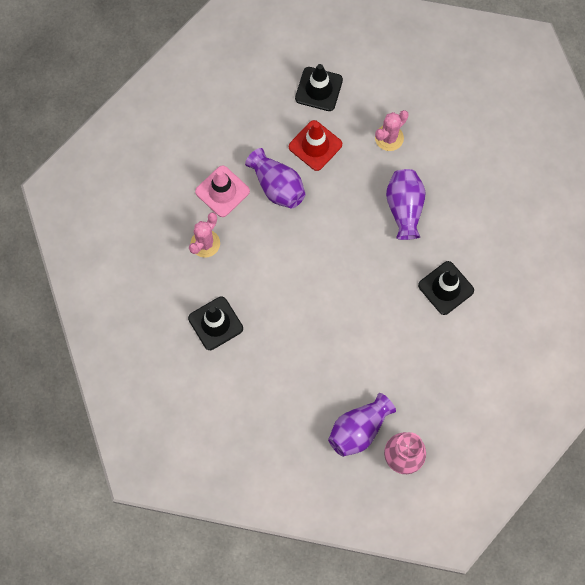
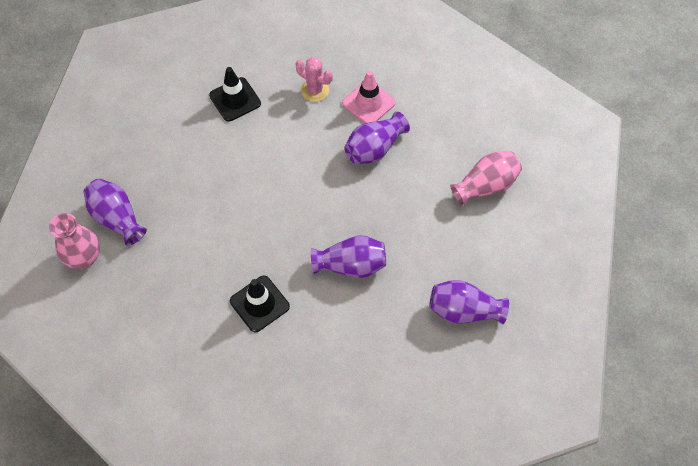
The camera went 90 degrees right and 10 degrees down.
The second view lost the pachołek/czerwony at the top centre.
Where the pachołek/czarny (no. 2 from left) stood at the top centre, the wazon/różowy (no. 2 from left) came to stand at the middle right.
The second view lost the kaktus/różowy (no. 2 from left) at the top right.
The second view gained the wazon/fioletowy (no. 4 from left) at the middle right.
========================
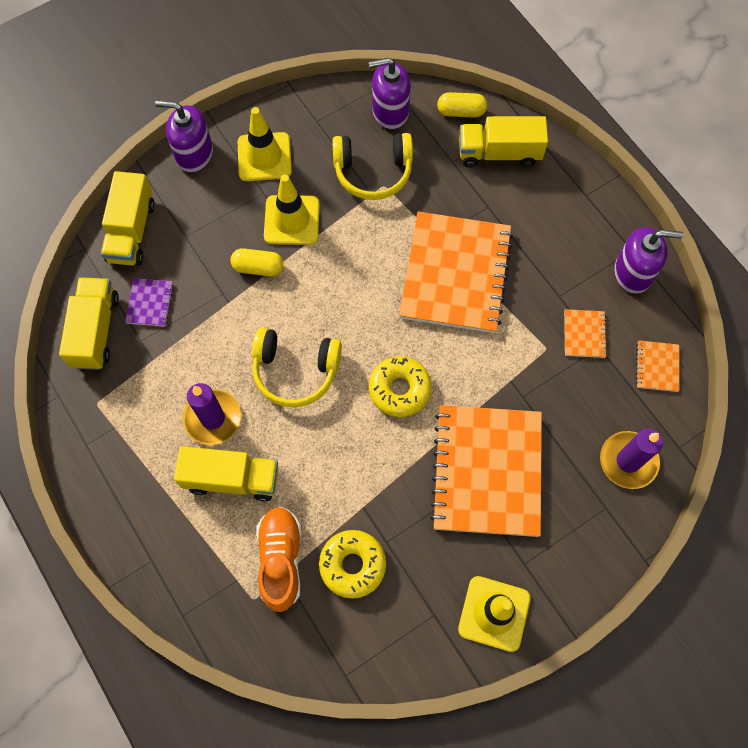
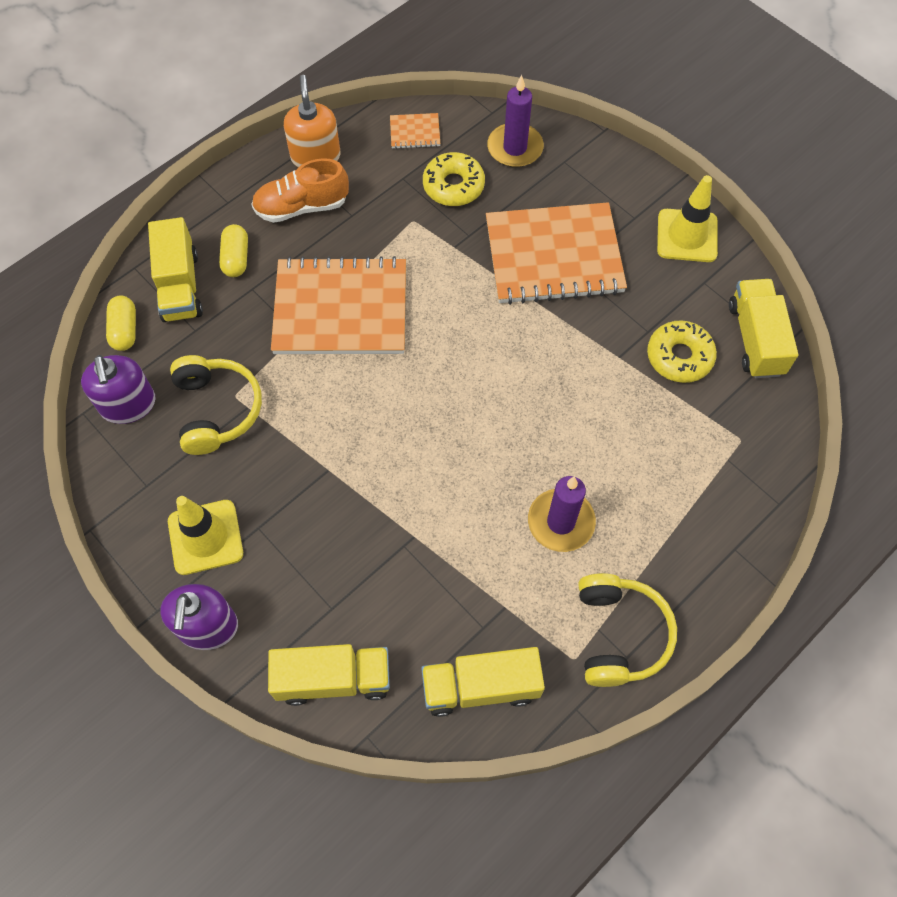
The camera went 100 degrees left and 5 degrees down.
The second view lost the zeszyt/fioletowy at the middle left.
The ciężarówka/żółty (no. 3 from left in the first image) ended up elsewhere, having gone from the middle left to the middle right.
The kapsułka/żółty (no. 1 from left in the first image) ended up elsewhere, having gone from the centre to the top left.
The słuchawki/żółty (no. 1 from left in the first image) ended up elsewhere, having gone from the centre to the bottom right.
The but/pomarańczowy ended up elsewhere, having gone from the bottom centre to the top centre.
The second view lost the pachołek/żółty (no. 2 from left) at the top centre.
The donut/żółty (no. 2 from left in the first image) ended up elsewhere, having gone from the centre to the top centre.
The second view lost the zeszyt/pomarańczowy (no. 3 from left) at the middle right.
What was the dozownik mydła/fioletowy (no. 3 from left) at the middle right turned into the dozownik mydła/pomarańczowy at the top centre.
========================
TASK REQUIREMENTS: Starting at the line above that contains "The camera went 90", repeat each line exactly up to and including the line that contains "The second view gained", and stop there.

ANSWER TO THE EXERCISE:
The camera went 90 degrees right and 10 degrees down.
The second view lost the pachołek/czerwony at the top centre.
Where the pachołek/czarny (no. 2 from left) stood at the top centre, the wazon/różowy (no. 2 from left) came to stand at the middle right.
The second view lost the kaktus/różowy (no. 2 from left) at the top right.
The second view gained the wazon/fioletowy (no. 4 from left) at the middle right.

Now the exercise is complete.